What is needed is an exact copy of the line that contains "J3 pin 2: AGND -> VA" and of all later lines to the end of the records below, with no other lines.

START Provided entries

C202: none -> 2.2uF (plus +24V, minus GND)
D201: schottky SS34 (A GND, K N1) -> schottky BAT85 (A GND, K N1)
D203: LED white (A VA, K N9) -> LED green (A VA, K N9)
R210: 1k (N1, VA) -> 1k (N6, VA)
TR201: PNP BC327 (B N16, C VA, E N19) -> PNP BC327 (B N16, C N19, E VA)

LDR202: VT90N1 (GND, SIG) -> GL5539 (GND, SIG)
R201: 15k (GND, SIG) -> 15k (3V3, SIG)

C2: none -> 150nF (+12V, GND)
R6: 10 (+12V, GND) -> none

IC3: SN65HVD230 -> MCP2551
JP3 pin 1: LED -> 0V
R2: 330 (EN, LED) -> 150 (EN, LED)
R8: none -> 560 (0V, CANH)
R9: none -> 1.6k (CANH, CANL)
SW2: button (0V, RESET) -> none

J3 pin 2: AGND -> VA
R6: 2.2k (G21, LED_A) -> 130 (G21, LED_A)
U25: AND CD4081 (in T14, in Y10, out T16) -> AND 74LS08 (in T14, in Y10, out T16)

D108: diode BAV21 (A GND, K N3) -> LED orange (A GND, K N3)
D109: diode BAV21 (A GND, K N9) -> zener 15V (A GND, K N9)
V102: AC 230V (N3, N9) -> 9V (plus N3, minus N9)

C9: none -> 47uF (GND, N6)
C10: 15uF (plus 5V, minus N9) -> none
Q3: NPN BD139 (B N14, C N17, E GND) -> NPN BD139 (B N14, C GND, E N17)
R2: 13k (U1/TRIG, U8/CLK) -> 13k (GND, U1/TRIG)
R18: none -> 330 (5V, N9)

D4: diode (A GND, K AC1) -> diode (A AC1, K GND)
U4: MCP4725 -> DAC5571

END Provided entries

**Answer box**.
J3 pin 2: AGND -> VA
R6: 2.2k (G21, LED_A) -> 130 (G21, LED_A)
U25: AND CD4081 (in T14, in Y10, out T16) -> AND 74LS08 (in T14, in Y10, out T16)

D108: diode BAV21 (A GND, K N3) -> LED orange (A GND, K N3)
D109: diode BAV21 (A GND, K N9) -> zener 15V (A GND, K N9)
V102: AC 230V (N3, N9) -> 9V (plus N3, minus N9)

C9: none -> 47uF (GND, N6)
C10: 15uF (plus 5V, minus N9) -> none
Q3: NPN BD139 (B N14, C N17, E GND) -> NPN BD139 (B N14, C GND, E N17)
R2: 13k (U1/TRIG, U8/CLK) -> 13k (GND, U1/TRIG)
R18: none -> 330 (5V, N9)

D4: diode (A GND, K AC1) -> diode (A AC1, K GND)
U4: MCP4725 -> DAC5571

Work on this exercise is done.